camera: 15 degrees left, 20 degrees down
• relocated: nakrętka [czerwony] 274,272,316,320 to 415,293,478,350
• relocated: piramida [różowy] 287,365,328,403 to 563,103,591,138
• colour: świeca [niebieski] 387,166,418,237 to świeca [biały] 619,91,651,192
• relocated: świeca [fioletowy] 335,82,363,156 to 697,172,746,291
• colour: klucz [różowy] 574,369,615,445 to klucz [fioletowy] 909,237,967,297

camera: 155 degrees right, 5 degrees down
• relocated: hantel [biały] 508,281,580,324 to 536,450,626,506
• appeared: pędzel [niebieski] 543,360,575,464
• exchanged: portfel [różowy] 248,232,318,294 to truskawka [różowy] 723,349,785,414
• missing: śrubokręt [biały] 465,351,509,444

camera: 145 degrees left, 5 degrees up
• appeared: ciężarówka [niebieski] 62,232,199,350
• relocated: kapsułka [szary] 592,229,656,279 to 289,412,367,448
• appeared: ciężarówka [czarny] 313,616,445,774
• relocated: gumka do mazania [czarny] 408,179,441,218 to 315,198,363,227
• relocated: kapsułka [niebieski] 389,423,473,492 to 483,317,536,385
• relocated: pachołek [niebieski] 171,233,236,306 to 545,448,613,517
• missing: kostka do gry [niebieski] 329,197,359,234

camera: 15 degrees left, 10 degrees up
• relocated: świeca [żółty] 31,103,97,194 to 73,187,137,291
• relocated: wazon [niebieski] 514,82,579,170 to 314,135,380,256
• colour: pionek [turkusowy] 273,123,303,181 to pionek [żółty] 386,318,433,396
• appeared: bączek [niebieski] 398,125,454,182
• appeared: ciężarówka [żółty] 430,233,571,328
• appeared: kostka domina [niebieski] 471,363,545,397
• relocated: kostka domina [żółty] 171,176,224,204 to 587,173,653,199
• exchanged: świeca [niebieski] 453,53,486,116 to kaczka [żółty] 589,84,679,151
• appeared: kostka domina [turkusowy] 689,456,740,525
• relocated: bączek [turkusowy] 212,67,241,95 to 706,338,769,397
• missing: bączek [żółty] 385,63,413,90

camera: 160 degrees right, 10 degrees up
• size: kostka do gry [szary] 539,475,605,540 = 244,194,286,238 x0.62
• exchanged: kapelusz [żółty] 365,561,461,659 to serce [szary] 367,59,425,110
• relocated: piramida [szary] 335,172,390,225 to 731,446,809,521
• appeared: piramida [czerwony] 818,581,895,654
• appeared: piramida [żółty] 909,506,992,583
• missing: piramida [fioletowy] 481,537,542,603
***
[WHAT TO WORK ON]
Now repeat the data exactly, keeping every line.

[SOLUTION BELOW]
camera: 15 degrees left, 20 degrees down
• relocated: nakrętka [czerwony] 274,272,316,320 to 415,293,478,350
• relocated: piramida [różowy] 287,365,328,403 to 563,103,591,138
• colour: świeca [niebieski] 387,166,418,237 to świeca [biały] 619,91,651,192
• relocated: świeca [fioletowy] 335,82,363,156 to 697,172,746,291
• colour: klucz [różowy] 574,369,615,445 to klucz [fioletowy] 909,237,967,297

camera: 155 degrees right, 5 degrees down
• relocated: hantel [biały] 508,281,580,324 to 536,450,626,506
• appeared: pędzel [niebieski] 543,360,575,464
• exchanged: portfel [różowy] 248,232,318,294 to truskawka [różowy] 723,349,785,414
• missing: śrubokręt [biały] 465,351,509,444

camera: 145 degrees left, 5 degrees up
• appeared: ciężarówka [niebieski] 62,232,199,350
• relocated: kapsułka [szary] 592,229,656,279 to 289,412,367,448
• appeared: ciężarówka [czarny] 313,616,445,774
• relocated: gumka do mazania [czarny] 408,179,441,218 to 315,198,363,227
• relocated: kapsułka [niebieski] 389,423,473,492 to 483,317,536,385
• relocated: pachołek [niebieski] 171,233,236,306 to 545,448,613,517
• missing: kostka do gry [niebieski] 329,197,359,234

camera: 15 degrees left, 10 degrees up
• relocated: świeca [żółty] 31,103,97,194 to 73,187,137,291
• relocated: wazon [niebieski] 514,82,579,170 to 314,135,380,256
• colour: pionek [turkusowy] 273,123,303,181 to pionek [żółty] 386,318,433,396
• appeared: bączek [niebieski] 398,125,454,182
• appeared: ciężarówka [żółty] 430,233,571,328
• appeared: kostka domina [niebieski] 471,363,545,397
• relocated: kostka domina [żółty] 171,176,224,204 to 587,173,653,199
• exchanged: świeca [niebieski] 453,53,486,116 to kaczka [żółty] 589,84,679,151
• appeared: kostka domina [turkusowy] 689,456,740,525
• relocated: bączek [turkusowy] 212,67,241,95 to 706,338,769,397
• missing: bączek [żółty] 385,63,413,90

camera: 160 degrees right, 10 degrees up
• size: kostka do gry [szary] 539,475,605,540 = 244,194,286,238 x0.62
• exchanged: kapelusz [żółty] 365,561,461,659 to serce [szary] 367,59,425,110
• relocated: piramida [szary] 335,172,390,225 to 731,446,809,521
• appeared: piramida [czerwony] 818,581,895,654
• appeared: piramida [żółty] 909,506,992,583
• missing: piramida [fioletowy] 481,537,542,603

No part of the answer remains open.